[INSTRUCTIONS FOR THE TASK]
Line by line, transcribe the data below exactly and pass over the images.

[SUPPLIED MATERIAL]

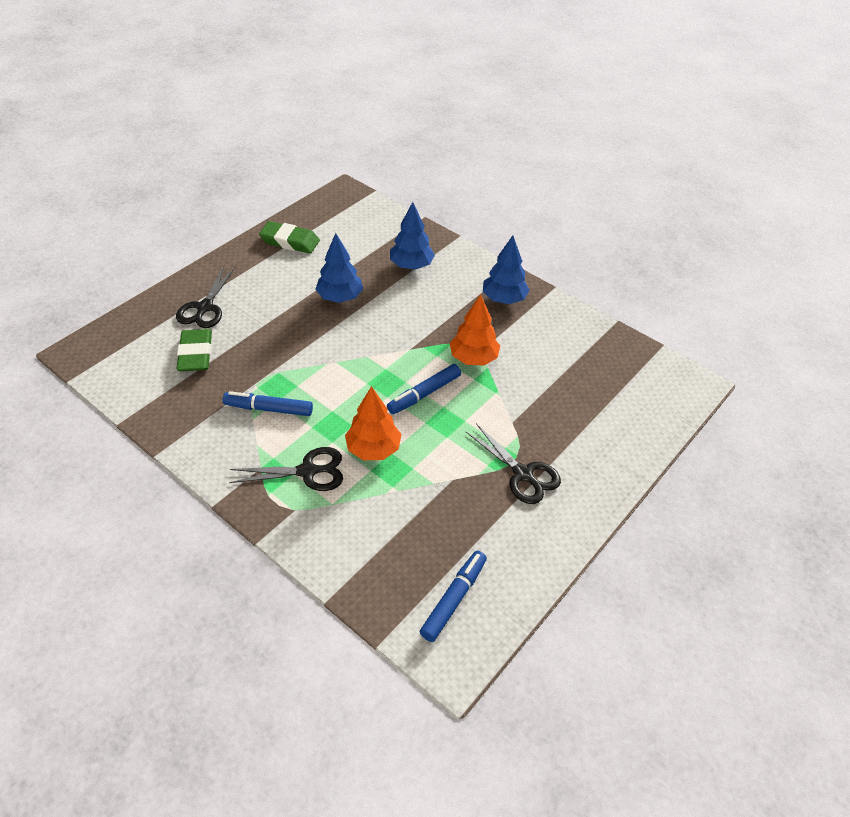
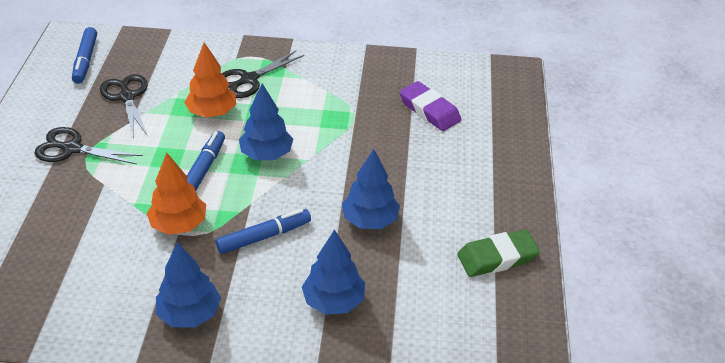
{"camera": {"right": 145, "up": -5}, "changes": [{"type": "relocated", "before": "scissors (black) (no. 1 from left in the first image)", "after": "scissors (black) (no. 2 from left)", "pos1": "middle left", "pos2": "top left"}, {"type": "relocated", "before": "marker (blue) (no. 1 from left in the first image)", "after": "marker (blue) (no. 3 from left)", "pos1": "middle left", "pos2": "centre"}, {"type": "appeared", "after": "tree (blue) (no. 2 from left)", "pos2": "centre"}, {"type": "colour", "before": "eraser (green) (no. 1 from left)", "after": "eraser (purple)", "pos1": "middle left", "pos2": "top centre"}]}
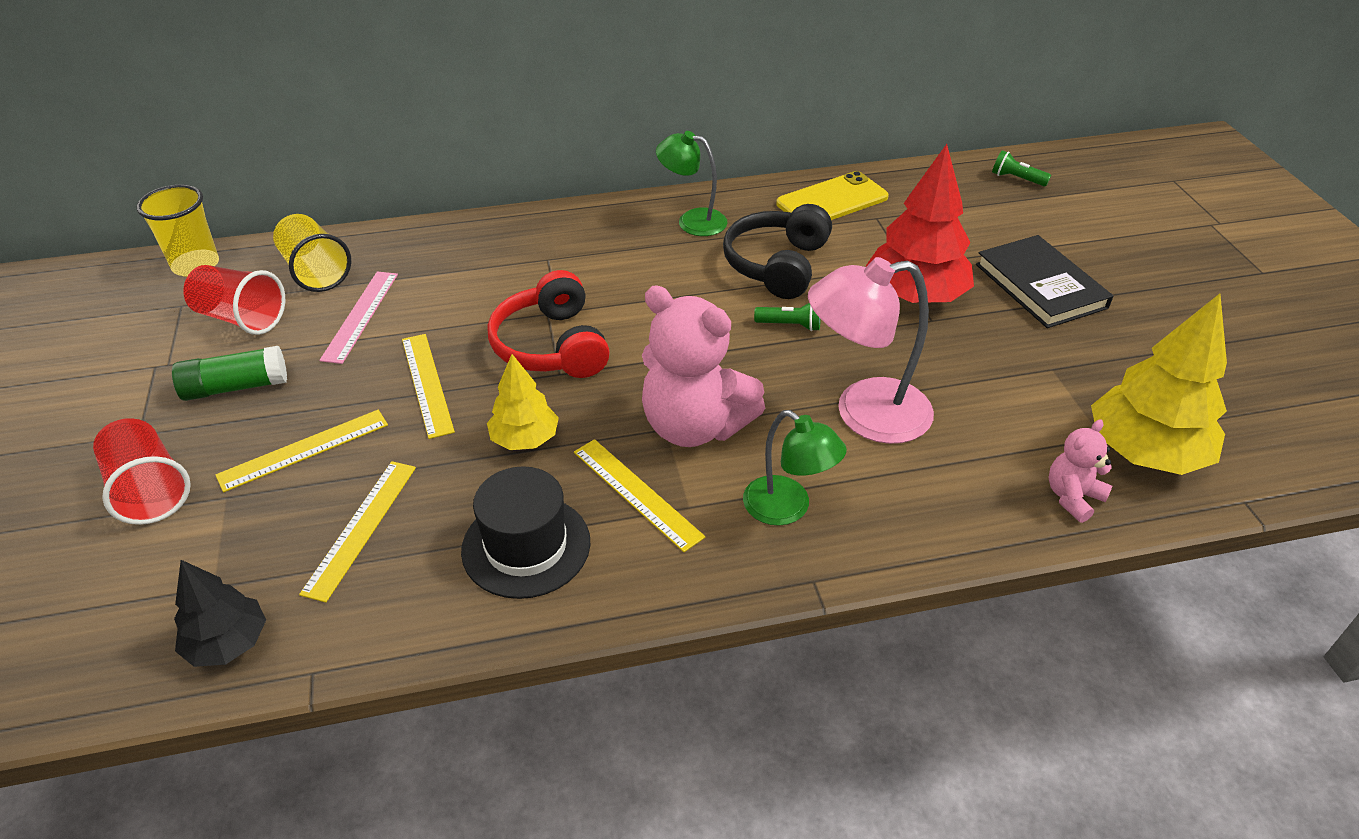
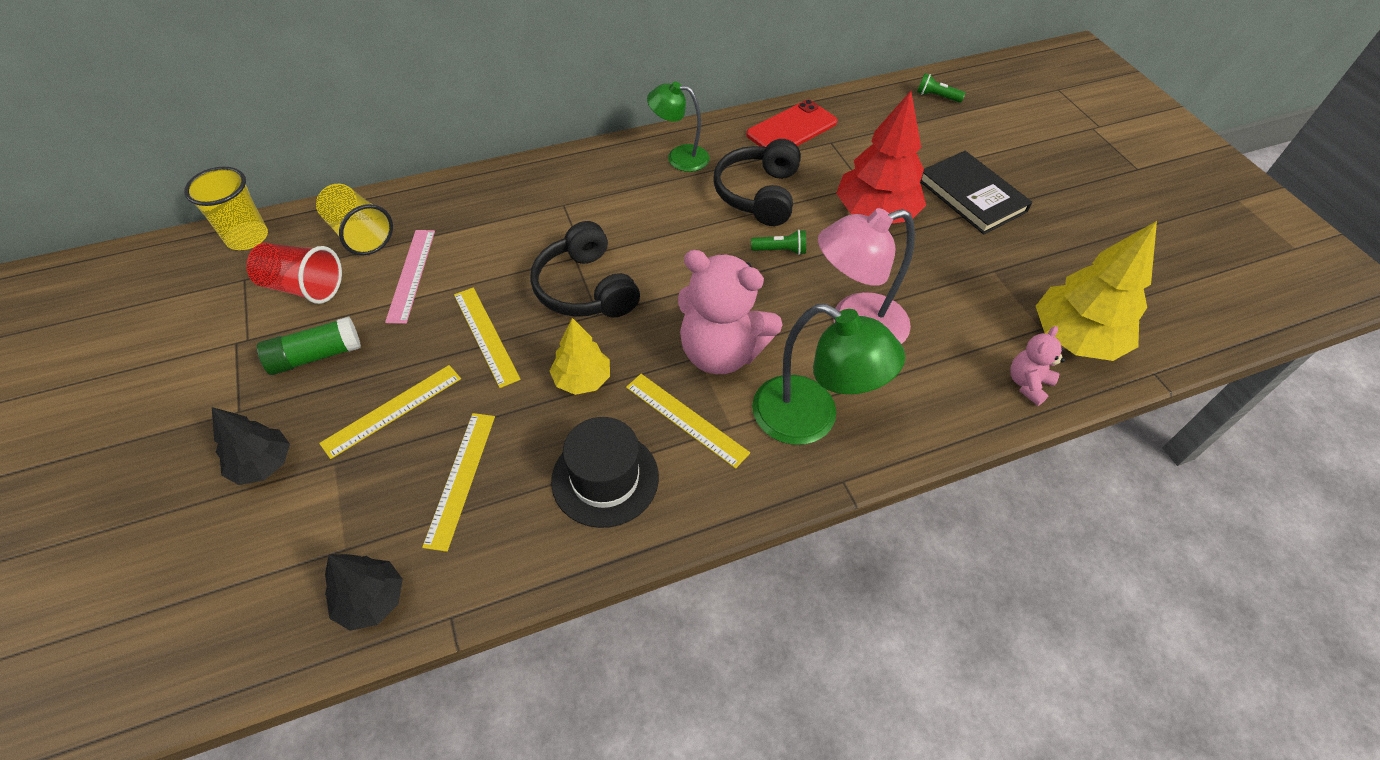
{"camera": {"right": -10, "up": 10}, "changes": [{"type": "exchanged", "before": "cup (red) (no. 1 from left)", "after": "tree (black) (no. 1 from left)", "pos1": "middle left", "pos2": "middle left"}, {"type": "colour", "before": "headphones (red)", "after": "headphones (black) (no. 1 from left)", "pos1": "centre", "pos2": "centre"}, {"type": "colour", "before": "phone (yellow)", "after": "phone (red)", "pos1": "top centre", "pos2": "top centre"}, {"type": "size", "before": "lamp (green) (no. 2 from left)", "pos1": "centre", "pos2": "centre", "scale": 1.56}]}
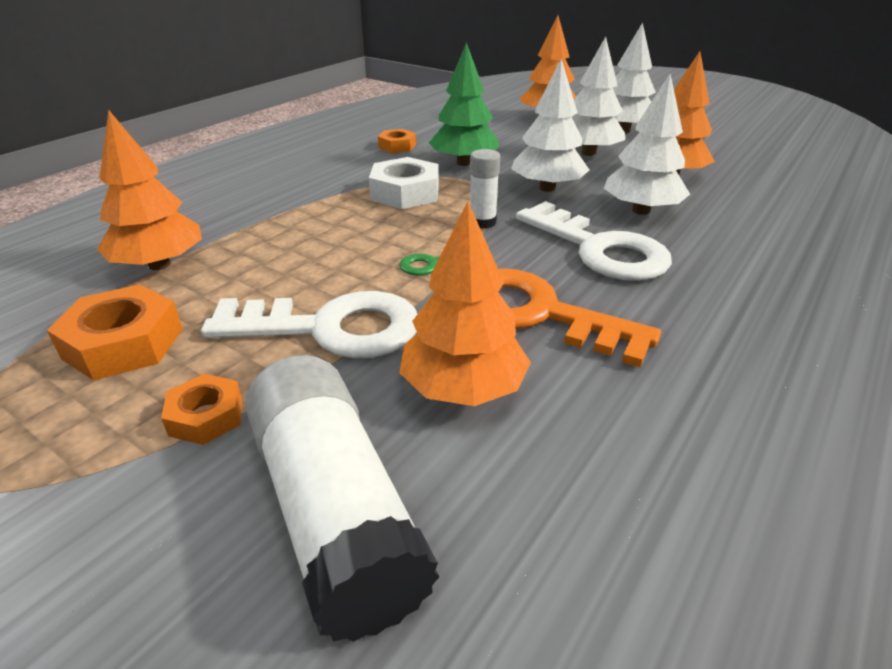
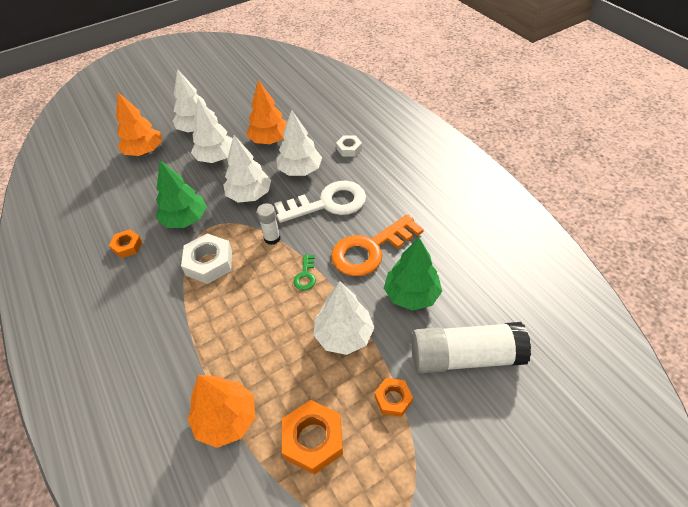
{"camera": {"right": -65, "up": 15}, "changes": [{"type": "exchanged", "before": "key (white) (no. 1 from left)", "after": "tree (white) (no. 5 from left)", "pos1": "centre", "pos2": "centre"}, {"type": "appeared", "after": "nut (white) (no. 2 from left)", "pos2": "top centre"}, {"type": "colour", "before": "tree (orange) (no. 2 from left)", "after": "tree (green) (no. 2 from left)", "pos1": "centre", "pos2": "centre"}]}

[ANSWER TO THIS TASK]
{"camera": {"right": 145, "up": -5}, "changes": [{"type": "relocated", "before": "scissors (black) (no. 1 from left in the first image)", "after": "scissors (black) (no. 2 from left)", "pos1": "middle left", "pos2": "top left"}, {"type": "relocated", "before": "marker (blue) (no. 1 from left in the first image)", "after": "marker (blue) (no. 3 from left)", "pos1": "middle left", "pos2": "centre"}, {"type": "appeared", "after": "tree (blue) (no. 2 from left)", "pos2": "centre"}, {"type": "colour", "before": "eraser (green) (no. 1 from left)", "after": "eraser (purple)", "pos1": "middle left", "pos2": "top centre"}]}
{"camera": {"right": -10, "up": 10}, "changes": [{"type": "exchanged", "before": "cup (red) (no. 1 from left)", "after": "tree (black) (no. 1 from left)", "pos1": "middle left", "pos2": "middle left"}, {"type": "colour", "before": "headphones (red)", "after": "headphones (black) (no. 1 from left)", "pos1": "centre", "pos2": "centre"}, {"type": "colour", "before": "phone (yellow)", "after": "phone (red)", "pos1": "top centre", "pos2": "top centre"}, {"type": "size", "before": "lamp (green) (no. 2 from left)", "pos1": "centre", "pos2": "centre", "scale": 1.56}]}
{"camera": {"right": -65, "up": 15}, "changes": [{"type": "exchanged", "before": "key (white) (no. 1 from left)", "after": "tree (white) (no. 5 from left)", "pos1": "centre", "pos2": "centre"}, {"type": "appeared", "after": "nut (white) (no. 2 from left)", "pos2": "top centre"}, {"type": "colour", "before": "tree (orange) (no. 2 from left)", "after": "tree (green) (no. 2 from left)", "pos1": "centre", "pos2": "centre"}]}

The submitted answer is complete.